The result should be an exact copy of the entries that follow, with no pictures included.
--------
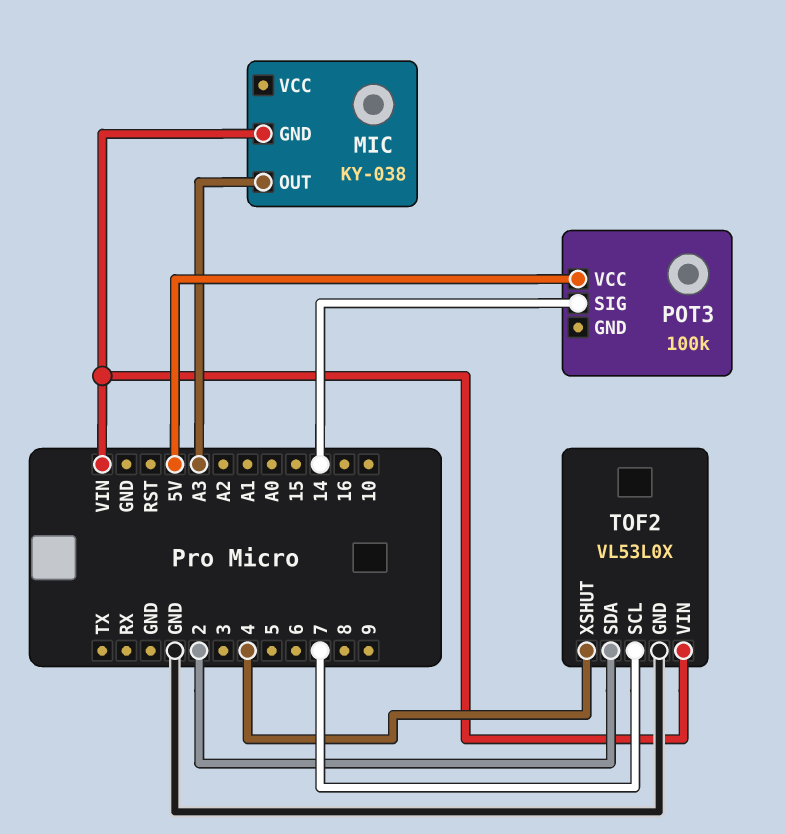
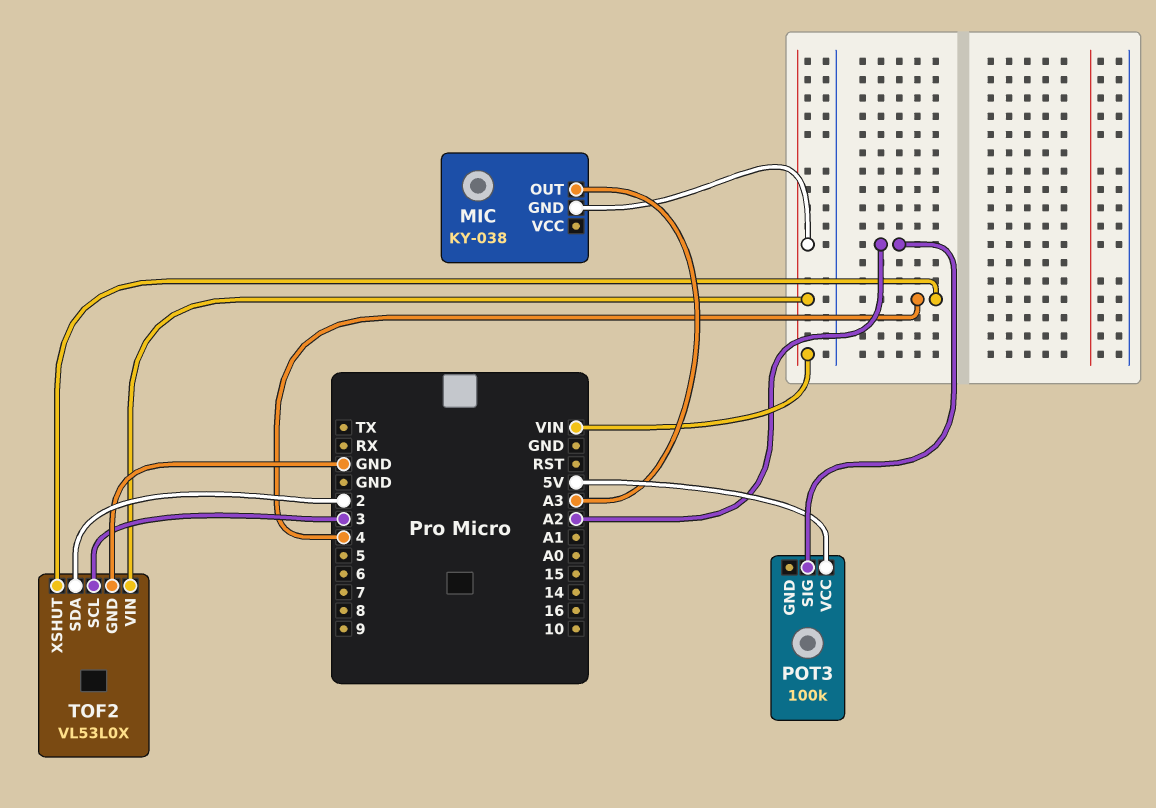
POT3 pin SIG: 14 -> A2
TOF2 pin SCL: 7 -> 3

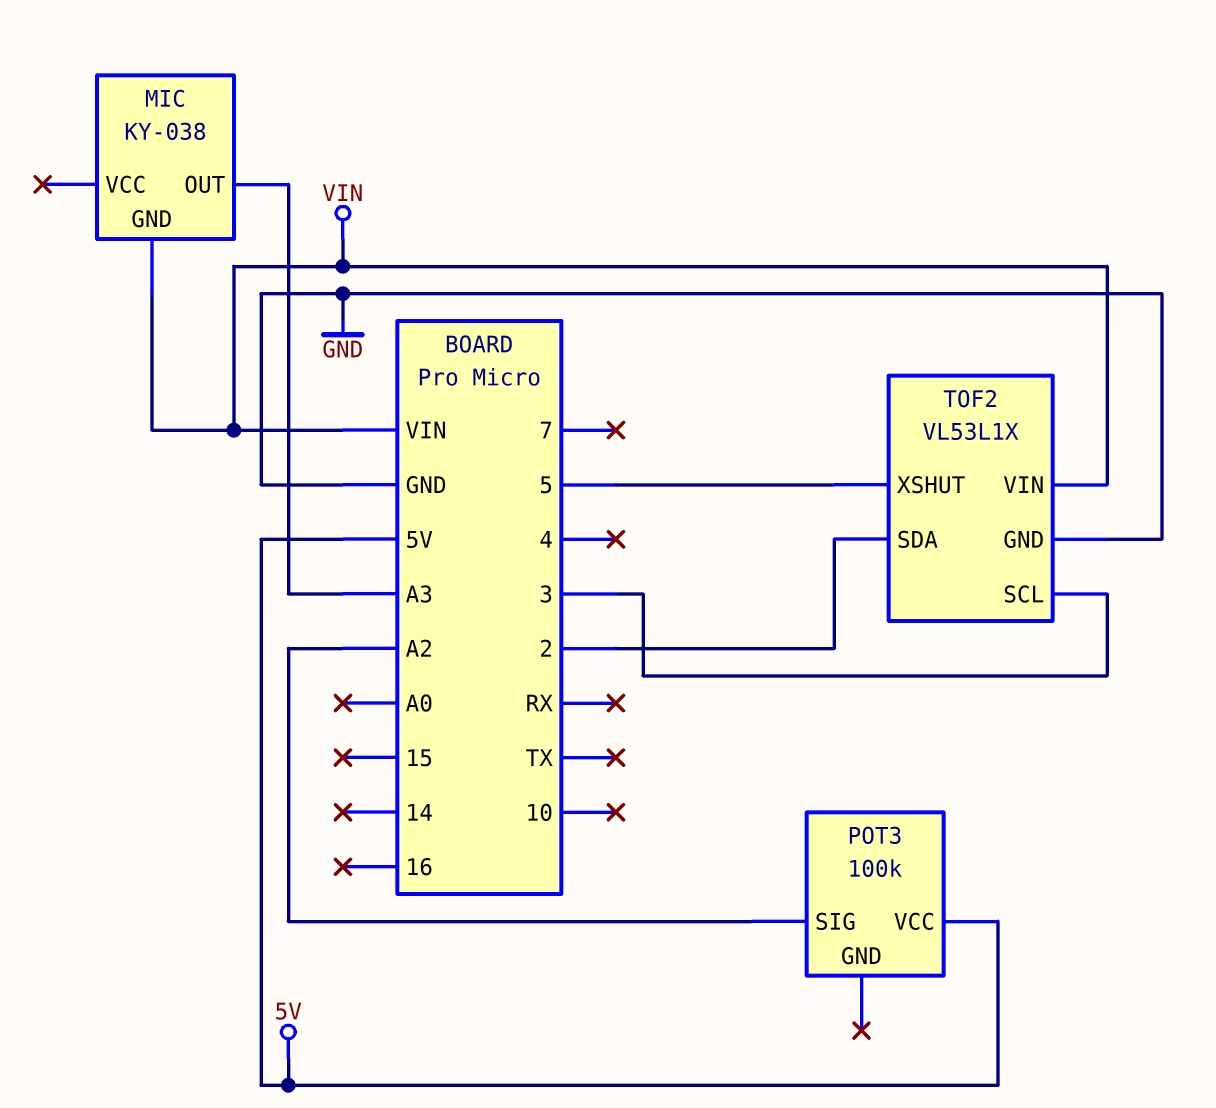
TOF2: VL53L0X -> VL53L1X
TOF2 pin XSHUT: 4 -> 5

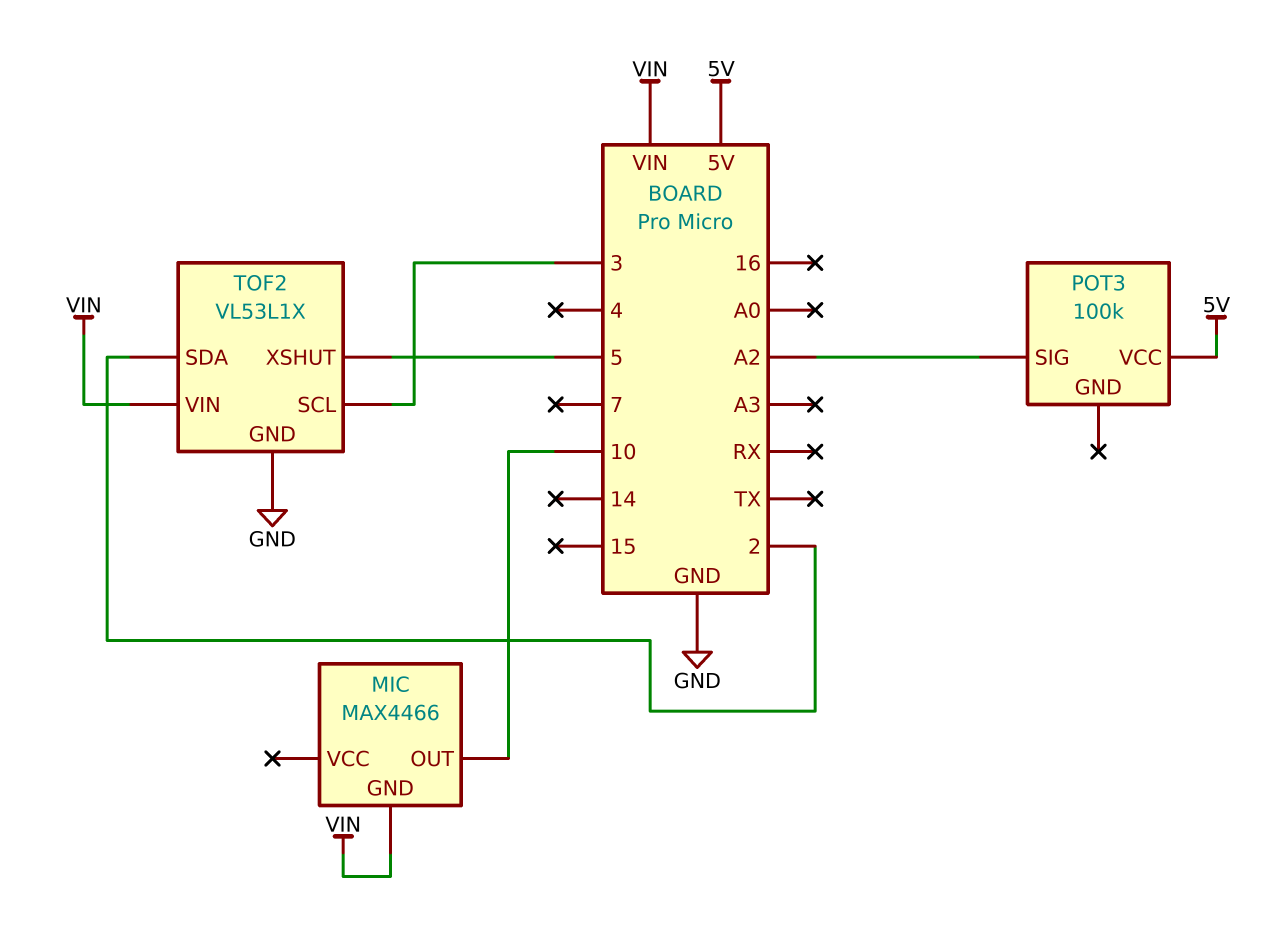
MIC: KY-038 -> MAX4466
MIC pin OUT: A3 -> 10

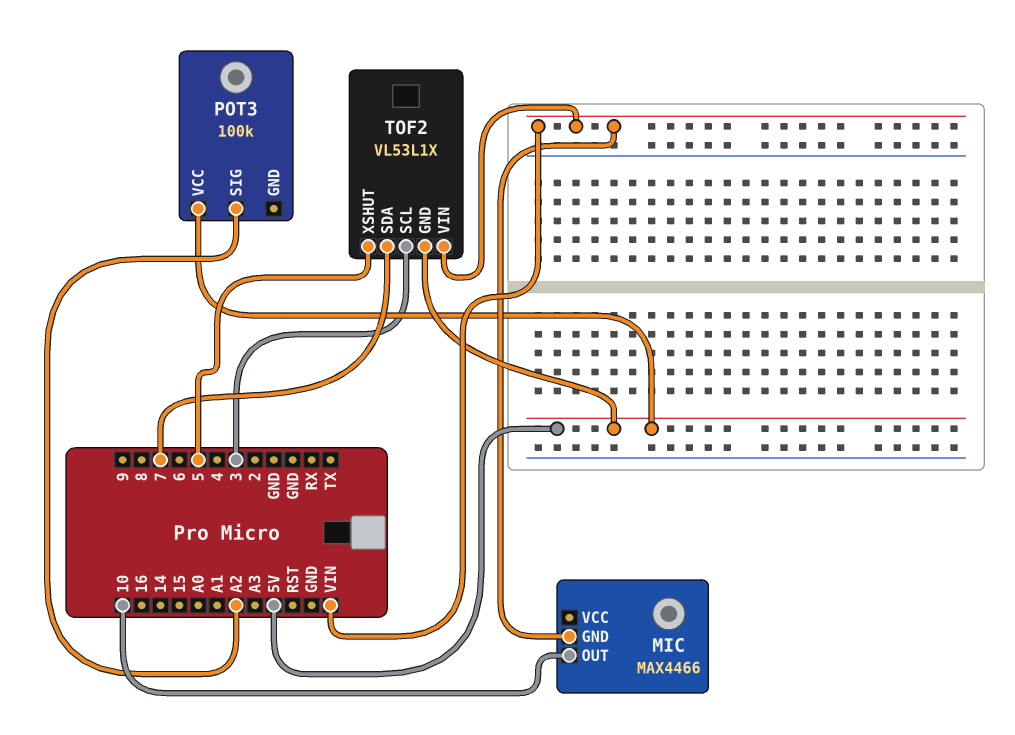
TOF2 pin GND: GND -> 5V
TOF2 pin SDA: 2 -> 7

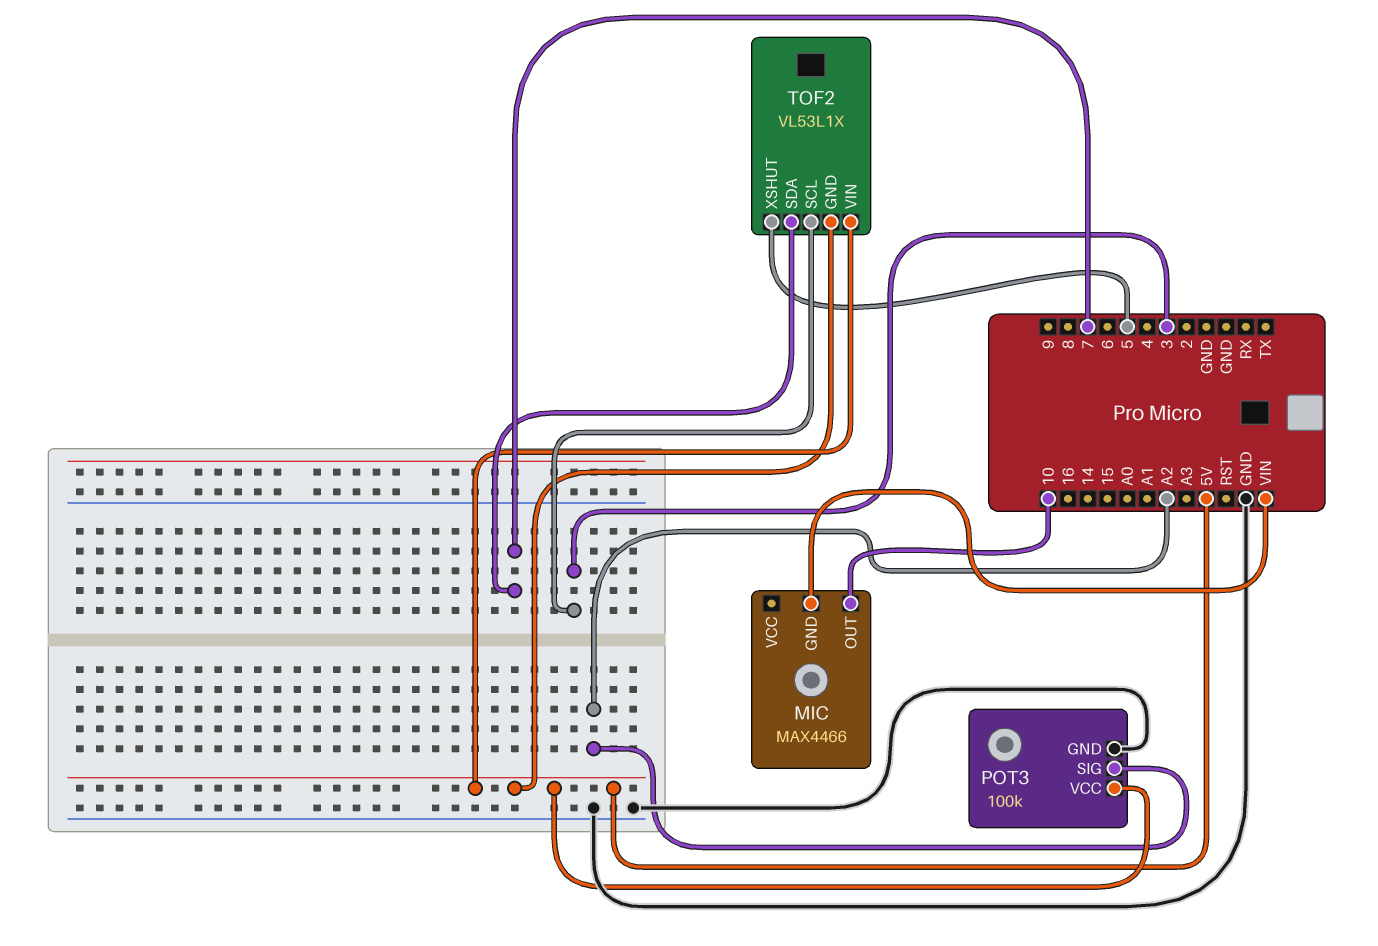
POT3 pin GND: none -> GND
TOF2 pin VIN: VIN -> 5V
--------
> _Response below_:
POT3 pin SIG: 14 -> A2
TOF2 pin SCL: 7 -> 3

TOF2: VL53L0X -> VL53L1X
TOF2 pin XSHUT: 4 -> 5

MIC: KY-038 -> MAX4466
MIC pin OUT: A3 -> 10

TOF2 pin GND: GND -> 5V
TOF2 pin SDA: 2 -> 7

POT3 pin GND: none -> GND
TOF2 pin VIN: VIN -> 5V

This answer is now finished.